▶ What to produce: Among the lines below, take the one holding "- colour: brown", the one holding "- relocated: yellow carton", and all lines between them. Set them down exactly.
====== Data under study ======
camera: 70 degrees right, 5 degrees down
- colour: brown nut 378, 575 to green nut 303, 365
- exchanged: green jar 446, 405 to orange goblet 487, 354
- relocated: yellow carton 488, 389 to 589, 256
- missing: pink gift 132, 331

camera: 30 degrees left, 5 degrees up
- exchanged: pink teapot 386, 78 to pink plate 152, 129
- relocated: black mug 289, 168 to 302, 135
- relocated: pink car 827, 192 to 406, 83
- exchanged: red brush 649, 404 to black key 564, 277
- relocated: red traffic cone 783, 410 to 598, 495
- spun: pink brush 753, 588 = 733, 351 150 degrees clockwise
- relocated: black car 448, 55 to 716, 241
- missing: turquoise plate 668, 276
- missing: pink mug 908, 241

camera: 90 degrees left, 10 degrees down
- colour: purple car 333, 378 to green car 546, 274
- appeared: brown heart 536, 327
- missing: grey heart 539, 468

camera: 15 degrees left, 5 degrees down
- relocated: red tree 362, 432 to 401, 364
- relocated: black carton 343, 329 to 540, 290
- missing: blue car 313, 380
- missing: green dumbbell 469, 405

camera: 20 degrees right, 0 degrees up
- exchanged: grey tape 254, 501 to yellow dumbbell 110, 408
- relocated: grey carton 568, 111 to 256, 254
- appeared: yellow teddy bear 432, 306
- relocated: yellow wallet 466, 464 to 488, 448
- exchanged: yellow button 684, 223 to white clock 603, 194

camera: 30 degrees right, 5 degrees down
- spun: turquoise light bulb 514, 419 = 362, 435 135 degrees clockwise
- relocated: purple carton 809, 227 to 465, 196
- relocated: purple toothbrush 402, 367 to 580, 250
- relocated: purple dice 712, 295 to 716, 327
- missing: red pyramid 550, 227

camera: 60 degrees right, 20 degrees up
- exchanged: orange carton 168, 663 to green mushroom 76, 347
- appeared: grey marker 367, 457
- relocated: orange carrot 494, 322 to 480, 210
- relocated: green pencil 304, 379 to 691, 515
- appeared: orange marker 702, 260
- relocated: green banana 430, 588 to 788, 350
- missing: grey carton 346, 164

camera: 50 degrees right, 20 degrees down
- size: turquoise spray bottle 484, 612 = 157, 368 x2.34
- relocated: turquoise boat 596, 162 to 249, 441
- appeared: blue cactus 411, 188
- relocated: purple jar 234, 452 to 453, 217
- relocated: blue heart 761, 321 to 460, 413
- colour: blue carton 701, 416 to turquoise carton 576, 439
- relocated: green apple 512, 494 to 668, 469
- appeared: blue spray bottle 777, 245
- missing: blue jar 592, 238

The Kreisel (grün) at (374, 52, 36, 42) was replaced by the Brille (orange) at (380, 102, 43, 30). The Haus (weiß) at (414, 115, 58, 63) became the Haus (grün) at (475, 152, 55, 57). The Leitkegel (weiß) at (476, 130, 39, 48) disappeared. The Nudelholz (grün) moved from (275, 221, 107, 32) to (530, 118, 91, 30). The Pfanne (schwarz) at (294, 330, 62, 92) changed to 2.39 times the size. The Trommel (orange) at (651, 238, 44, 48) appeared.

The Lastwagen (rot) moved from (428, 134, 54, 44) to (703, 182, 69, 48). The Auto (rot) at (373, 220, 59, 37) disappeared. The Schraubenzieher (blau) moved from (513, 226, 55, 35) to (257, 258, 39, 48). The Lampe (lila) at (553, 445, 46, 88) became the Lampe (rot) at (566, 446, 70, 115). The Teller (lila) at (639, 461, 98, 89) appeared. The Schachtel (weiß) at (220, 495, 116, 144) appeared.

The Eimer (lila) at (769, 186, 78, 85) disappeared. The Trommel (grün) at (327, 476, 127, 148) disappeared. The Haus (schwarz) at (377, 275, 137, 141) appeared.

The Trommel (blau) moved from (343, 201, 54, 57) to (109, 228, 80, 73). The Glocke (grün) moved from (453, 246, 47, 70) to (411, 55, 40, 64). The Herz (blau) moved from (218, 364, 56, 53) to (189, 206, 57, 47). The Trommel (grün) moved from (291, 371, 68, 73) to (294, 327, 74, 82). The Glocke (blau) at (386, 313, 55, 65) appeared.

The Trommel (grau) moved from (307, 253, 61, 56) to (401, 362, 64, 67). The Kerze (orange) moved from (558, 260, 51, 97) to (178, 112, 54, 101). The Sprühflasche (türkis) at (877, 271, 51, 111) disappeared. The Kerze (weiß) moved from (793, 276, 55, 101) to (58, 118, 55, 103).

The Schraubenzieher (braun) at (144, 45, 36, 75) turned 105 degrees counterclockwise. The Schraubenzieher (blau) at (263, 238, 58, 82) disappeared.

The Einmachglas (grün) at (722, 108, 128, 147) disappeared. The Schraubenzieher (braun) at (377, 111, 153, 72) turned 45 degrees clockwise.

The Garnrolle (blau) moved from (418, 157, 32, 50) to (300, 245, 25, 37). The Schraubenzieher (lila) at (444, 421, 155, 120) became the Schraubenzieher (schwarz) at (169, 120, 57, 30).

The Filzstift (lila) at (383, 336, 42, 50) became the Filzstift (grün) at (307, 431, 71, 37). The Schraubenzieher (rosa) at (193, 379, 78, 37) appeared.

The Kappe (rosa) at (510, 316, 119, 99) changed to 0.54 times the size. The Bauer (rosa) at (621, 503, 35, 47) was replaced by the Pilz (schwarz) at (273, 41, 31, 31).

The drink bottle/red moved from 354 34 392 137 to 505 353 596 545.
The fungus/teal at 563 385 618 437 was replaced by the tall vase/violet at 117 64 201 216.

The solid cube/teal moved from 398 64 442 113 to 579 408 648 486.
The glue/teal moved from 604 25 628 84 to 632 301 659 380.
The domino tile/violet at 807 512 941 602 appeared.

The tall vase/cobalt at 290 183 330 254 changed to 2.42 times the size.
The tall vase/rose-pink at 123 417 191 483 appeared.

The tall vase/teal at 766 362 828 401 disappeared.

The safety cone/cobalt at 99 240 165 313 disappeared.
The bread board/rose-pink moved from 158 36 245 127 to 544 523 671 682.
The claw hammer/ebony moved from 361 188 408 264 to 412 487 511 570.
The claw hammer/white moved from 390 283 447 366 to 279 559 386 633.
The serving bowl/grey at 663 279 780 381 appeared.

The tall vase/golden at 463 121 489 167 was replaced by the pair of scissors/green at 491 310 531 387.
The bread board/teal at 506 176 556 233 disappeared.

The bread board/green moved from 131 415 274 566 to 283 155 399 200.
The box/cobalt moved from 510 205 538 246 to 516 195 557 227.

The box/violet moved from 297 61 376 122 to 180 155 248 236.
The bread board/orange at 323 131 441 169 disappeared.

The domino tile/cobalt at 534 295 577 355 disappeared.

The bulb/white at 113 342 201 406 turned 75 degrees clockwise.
======
▶ Result of the exercise:
- colour: brown nut 378, 575 to green nut 303, 365
- exchanged: green jar 446, 405 to orange goblet 487, 354
- relocated: yellow carton 488, 389 to 589, 256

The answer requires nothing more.